::: DATA EXTRACT
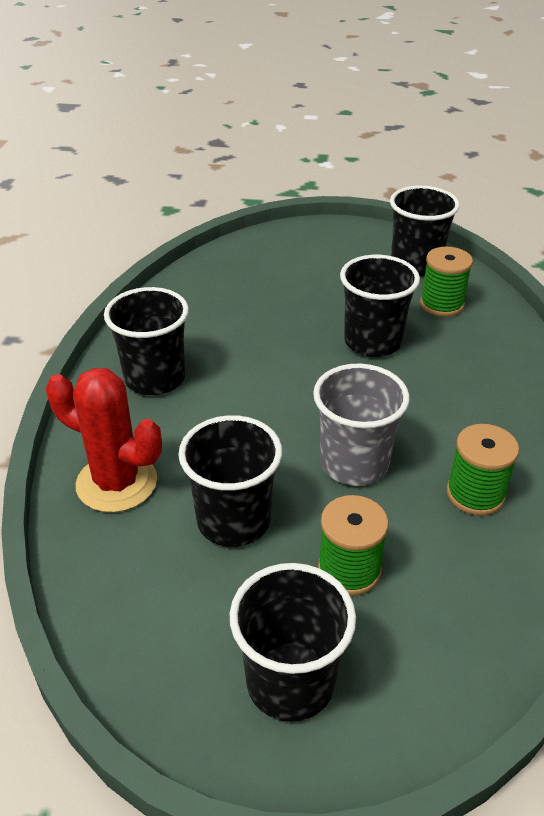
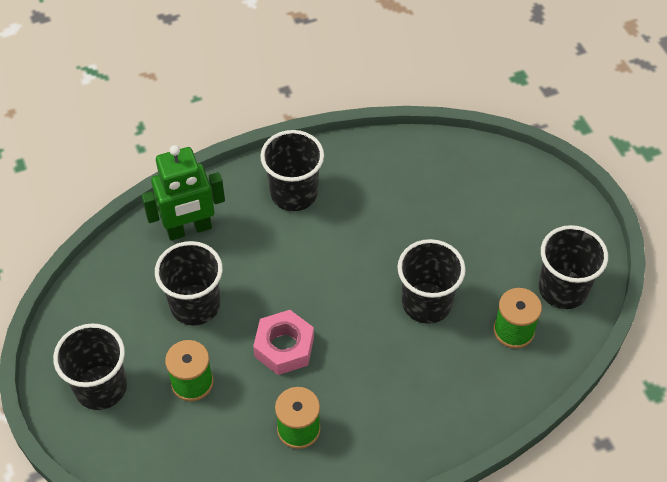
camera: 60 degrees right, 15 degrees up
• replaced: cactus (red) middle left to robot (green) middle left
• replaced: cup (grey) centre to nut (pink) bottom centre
::::::
▶ **DESCRIPTION OF THE TASK**
I'd like every line with the string "replaced" copied from the listing.

▶ **RESPONSE TO THE EXERCISE**
• replaced: cactus (red) middle left to robot (green) middle left
• replaced: cup (grey) centre to nut (pink) bottom centre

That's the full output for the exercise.